══ DATASET ROWS
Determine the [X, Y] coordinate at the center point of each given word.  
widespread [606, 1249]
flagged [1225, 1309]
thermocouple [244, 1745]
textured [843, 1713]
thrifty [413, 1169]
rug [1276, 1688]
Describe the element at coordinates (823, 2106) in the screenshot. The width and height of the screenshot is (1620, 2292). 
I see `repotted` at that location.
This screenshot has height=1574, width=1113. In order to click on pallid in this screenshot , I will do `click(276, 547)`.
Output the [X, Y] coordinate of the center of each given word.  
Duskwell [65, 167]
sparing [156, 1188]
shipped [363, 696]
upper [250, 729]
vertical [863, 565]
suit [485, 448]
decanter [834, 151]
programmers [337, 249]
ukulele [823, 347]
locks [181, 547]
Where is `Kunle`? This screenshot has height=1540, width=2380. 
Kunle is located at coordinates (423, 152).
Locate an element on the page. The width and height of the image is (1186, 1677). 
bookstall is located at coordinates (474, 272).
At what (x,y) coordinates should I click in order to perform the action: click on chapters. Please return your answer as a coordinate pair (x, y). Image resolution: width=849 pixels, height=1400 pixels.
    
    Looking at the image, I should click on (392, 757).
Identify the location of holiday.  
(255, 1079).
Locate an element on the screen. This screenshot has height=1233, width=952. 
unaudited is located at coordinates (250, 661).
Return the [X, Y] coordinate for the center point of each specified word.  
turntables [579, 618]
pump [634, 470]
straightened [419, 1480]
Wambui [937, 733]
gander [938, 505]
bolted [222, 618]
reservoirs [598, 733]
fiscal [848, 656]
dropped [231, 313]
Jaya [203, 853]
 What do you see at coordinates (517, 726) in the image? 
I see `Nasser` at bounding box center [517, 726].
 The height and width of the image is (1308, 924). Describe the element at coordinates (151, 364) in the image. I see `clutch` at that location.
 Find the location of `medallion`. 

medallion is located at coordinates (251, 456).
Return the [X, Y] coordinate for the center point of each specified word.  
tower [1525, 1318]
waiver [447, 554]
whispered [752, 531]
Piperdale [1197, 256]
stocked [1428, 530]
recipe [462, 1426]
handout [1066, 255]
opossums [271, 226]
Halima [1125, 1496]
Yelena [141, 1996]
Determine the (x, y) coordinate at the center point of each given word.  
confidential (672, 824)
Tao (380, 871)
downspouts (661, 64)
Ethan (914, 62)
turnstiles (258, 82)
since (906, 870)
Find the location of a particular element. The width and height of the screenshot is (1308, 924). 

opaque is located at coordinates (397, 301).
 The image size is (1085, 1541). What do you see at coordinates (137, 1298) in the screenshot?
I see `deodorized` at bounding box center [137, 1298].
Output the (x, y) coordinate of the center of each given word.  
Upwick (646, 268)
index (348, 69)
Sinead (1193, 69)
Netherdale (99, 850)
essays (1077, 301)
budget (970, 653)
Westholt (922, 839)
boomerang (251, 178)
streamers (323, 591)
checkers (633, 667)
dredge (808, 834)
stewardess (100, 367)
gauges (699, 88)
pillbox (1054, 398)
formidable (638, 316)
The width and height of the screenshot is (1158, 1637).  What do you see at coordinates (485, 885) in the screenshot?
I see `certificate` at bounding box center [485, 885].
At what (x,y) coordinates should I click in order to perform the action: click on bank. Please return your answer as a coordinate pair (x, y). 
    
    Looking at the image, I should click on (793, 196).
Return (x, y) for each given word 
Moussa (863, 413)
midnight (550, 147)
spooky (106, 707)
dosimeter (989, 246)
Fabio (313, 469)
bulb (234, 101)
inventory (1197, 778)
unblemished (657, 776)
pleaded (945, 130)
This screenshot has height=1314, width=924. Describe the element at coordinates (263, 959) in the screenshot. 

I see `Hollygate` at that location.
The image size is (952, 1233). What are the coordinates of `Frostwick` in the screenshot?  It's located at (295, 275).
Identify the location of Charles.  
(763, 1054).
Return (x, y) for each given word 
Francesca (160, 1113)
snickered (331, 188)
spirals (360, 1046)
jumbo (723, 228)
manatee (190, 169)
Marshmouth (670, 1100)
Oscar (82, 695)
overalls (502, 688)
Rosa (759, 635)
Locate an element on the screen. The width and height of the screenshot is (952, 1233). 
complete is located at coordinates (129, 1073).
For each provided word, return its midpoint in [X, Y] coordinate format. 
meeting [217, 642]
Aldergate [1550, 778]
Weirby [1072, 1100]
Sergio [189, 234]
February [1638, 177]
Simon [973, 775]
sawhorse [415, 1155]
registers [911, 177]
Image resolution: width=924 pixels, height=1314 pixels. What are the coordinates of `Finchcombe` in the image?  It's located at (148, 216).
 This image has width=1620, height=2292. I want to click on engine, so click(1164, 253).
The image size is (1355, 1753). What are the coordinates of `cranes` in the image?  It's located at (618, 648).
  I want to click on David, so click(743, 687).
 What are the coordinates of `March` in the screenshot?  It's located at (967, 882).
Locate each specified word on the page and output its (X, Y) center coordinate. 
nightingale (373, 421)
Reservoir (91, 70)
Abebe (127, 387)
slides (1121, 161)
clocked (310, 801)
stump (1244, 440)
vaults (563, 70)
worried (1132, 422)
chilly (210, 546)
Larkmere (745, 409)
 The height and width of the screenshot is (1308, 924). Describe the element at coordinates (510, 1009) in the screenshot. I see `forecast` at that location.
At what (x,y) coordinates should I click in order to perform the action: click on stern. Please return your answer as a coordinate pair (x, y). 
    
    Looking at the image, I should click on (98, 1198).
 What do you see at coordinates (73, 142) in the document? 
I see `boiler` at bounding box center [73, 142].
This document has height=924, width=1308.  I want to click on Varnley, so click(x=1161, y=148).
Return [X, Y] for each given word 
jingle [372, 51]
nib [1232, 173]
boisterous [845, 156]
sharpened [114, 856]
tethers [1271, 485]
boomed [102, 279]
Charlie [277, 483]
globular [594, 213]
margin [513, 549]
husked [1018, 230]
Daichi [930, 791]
════
Give every line of the records above as a Markdown table with the columns "No." and "Line". Number the rows in order and leave out blank lines.

▸ **RESULT**:
| No. | Line |
|---|---|
| 1 | Determine the [X, Y] coordinate at the center point of each given word.   |
| 2 | widespread [606, 1249] |
| 3 | flagged [1225, 1309] |
| 4 | thermocouple [244, 1745] |
| 5 | textured [843, 1713] |
| 6 | thrifty [413, 1169] |
| 7 | rug [1276, 1688] |
| 8 | Describe the element at coordinates (823, 2106) in the screenshot. The width and height of the screenshot is (1620, 2292).  |
| 9 | I see `repotted` at that location. |
| 10 | This screenshot has height=1574, width=1113. In order to click on pallid in this screenshot , I will do `click(276, 547)`. |
| 11 | Output the [X, Y] coordinate of the center of each given word.   |
| 12 | Duskwell [65, 167] |
| 13 | sparing [156, 1188] |
| 14 | shipped [363, 696] |
| 15 | upper [250, 729] |
| 16 | vertical [863, 565] |
| 17 | suit [485, 448] |
| 18 | decanter [834, 151] |
| 19 | programmers [337, 249] |
| 20 | ukulele [823, 347] |
| 21 | locks [181, 547] |
| 22 | Where is `Kunle`? This screenshot has height=1540, width=2380.  |
| 23 | Kunle is located at coordinates (423, 152). |
| 24 | Locate an element on the page. The width and height of the image is (1186, 1677).  |
| 25 | bookstall is located at coordinates (474, 272). |
| 26 | At what (x,y) coordinates should I click in order to perform the action: click on chapters. Please return your answer as a coordinate pair (x, y). Image resolution: width=849 pixels, height=1400 pixels. |
| 27 |     Looking at the image, I should click on (392, 757). |
| 28 | Identify the location of holiday.   |
| 29 | (255, 1079). |
| 30 | Locate an element on the screen. This screenshot has height=1233, width=952.  |
| 31 | unaudited is located at coordinates (250, 661). |
| 32 | Return the [X, Y] coordinate for the center point of each specified word.   |
| 33 | turntables [579, 618] |
| 34 | pump [634, 470] |
| 35 | straightened [419, 1480] |
| 36 | Wambui [937, 733] |
| 37 | gander [938, 505] |
| 38 | bolted [222, 618] |
| 39 | reservoirs [598, 733] |
| 40 | fiscal [848, 656] |
| 41 | dropped [231, 313] |
| 42 | Jaya [203, 853] |
| 43 |  What do you see at coordinates (517, 726) in the image?  |
| 44 | I see `Nasser` at bounding box center [517, 726]. |
| 45 |  The height and width of the image is (1308, 924). Describe the element at coordinates (151, 364) in the image. I see `clutch` at that location. |
| 46 |  Find the location of `medallion`.  |
| 47 | medallion is located at coordinates (251, 456). |
| 48 | Return the [X, Y] coordinate for the center point of each specified word.   |
| 49 | tower [1525, 1318] |
| 50 | waiver [447, 554] |
| 51 | whispered [752, 531] |
| 52 | Piperdale [1197, 256] |
| 53 | stocked [1428, 530] |
| 54 | recipe [462, 1426] |
| 55 | handout [1066, 255] |
| 56 | opossums [271, 226] |
| 57 | Halima [1125, 1496] |
| 58 | Yelena [141, 1996] |
| 59 | Determine the (x, y) coordinate at the center point of each given word.   |
| 60 | confidential (672, 824) |
| 61 | Tao (380, 871) |
| 62 | downspouts (661, 64) |
| 63 | Ethan (914, 62) |
| 64 | turnstiles (258, 82) |
| 65 | since (906, 870) |
| 66 | Find the location of a particular element. The width and height of the screenshot is (1308, 924).  |
| 67 | opaque is located at coordinates (397, 301). |
| 68 |  The image size is (1085, 1541). What do you see at coordinates (137, 1298) in the screenshot? |
| 69 | I see `deodorized` at bounding box center [137, 1298]. |
| 70 | Output the (x, y) coordinate of the center of each given word.   |
| 71 | Upwick (646, 268) |
| 72 | index (348, 69) |
| 73 | Sinead (1193, 69) |
| 74 | Netherdale (99, 850) |
| 75 | essays (1077, 301) |
| 76 | budget (970, 653) |
| 77 | Westholt (922, 839) |
| 78 | boomerang (251, 178) |
| 79 | streamers (323, 591) |
| 80 | checkers (633, 667) |
| 81 | dredge (808, 834) |
| 82 | stewardess (100, 367) |
| 83 | gauges (699, 88) |
| 84 | pillbox (1054, 398) |
| 85 | formidable (638, 316) |
| 86 | The width and height of the screenshot is (1158, 1637).  What do you see at coordinates (485, 885) in the screenshot? |
| 87 | I see `certificate` at bounding box center [485, 885]. |
| 88 | At what (x,y) coordinates should I click in order to perform the action: click on bank. Please return your answer as a coordinate pair (x, y).  |
| 89 |     Looking at the image, I should click on (793, 196). |
| 90 | Return (x, y) for each given word  |
| 91 | Moussa (863, 413) |
| 92 | midnight (550, 147) |
| 93 | spooky (106, 707) |
| 94 | dosimeter (989, 246) |
| 95 | Fabio (313, 469) |
| 96 | bulb (234, 101) |
| 97 | inventory (1197, 778) |
| 98 | unblemished (657, 776) |
| 99 | pleaded (945, 130) |
| 100 | This screenshot has height=1314, width=924. Describe the element at coordinates (263, 959) in the screenshot.  |
| 101 | I see `Hollygate` at that location. |
| 102 | The image size is (952, 1233). What are the coordinates of `Frostwick` in the screenshot?  It's located at (295, 275). |
| 103 | Identify the location of Charles.   |
| 104 | (763, 1054). |
| 105 | Return (x, y) for each given word  |
| 106 | Francesca (160, 1113) |
| 107 | snickered (331, 188) |
| 108 | spirals (360, 1046) |
| 109 | jumbo (723, 228) |
| 110 | manatee (190, 169) |
| 111 | Marshmouth (670, 1100) |
| 112 | Oscar (82, 695) |
| 113 | overalls (502, 688) |
| 114 | Rosa (759, 635) |
| 115 | Locate an element on the screen. The width and height of the screenshot is (952, 1233).  |
| 116 | complete is located at coordinates (129, 1073). |
| 117 | For each provided word, return its midpoint in [X, Y] coordinate format.  |
| 118 | meeting [217, 642] |
| 119 | Aldergate [1550, 778] |
| 120 | Weirby [1072, 1100] |
| 121 | Sergio [189, 234] |
| 122 | February [1638, 177] |
| 123 | Simon [973, 775] |
| 124 | sawhorse [415, 1155] |
| 125 | registers [911, 177] |
| 126 | Image resolution: width=924 pixels, height=1314 pixels. What are the coordinates of `Finchcombe` in the image?  It's located at (148, 216). |
| 127 |  This image has width=1620, height=2292. I want to click on engine, so click(1164, 253). |
| 128 | The image size is (1355, 1753). What are the coordinates of `cranes` in the image?  It's located at (618, 648). |
| 129 |   I want to click on David, so click(743, 687). |
| 130 |  What are the coordinates of `March` in the screenshot?  It's located at (967, 882). |
| 131 | Locate each specified word on the page and output its (X, Y) center coordinate.  |
| 132 | nightingale (373, 421) |
| 133 | Reservoir (91, 70) |
| 134 | Abebe (127, 387) |
| 135 | slides (1121, 161) |
| 136 | clocked (310, 801) |
| 137 | stump (1244, 440) |
| 138 | vaults (563, 70) |
| 139 | worried (1132, 422) |
| 140 | chilly (210, 546) |
| 141 | Larkmere (745, 409) |
| 142 |  The height and width of the screenshot is (1308, 924). Describe the element at coordinates (510, 1009) in the screenshot. I see `forecast` at that location. |
| 143 | At what (x,y) coordinates should I click in order to perform the action: click on stern. Please return your answer as a coordinate pair (x, y).  |
| 144 |     Looking at the image, I should click on (98, 1198). |
| 145 |  What do you see at coordinates (73, 142) in the document?  |
| 146 | I see `boiler` at bounding box center [73, 142]. |
| 147 | This document has height=924, width=1308.  I want to click on Varnley, so click(x=1161, y=148). |
| 148 | Return [X, Y] for each given word  |
| 149 | jingle [372, 51] |
| 150 | nib [1232, 173] |
| 151 | boisterous [845, 156] |
| 152 | sharpened [114, 856] |
| 153 | tethers [1271, 485] |
| 154 | boomed [102, 279] |
| 155 | Charlie [277, 483] |
| 156 | globular [594, 213] |
| 157 | margin [513, 549] |
| 158 | husked [1018, 230] |
| 159 | Daichi [930, 791] |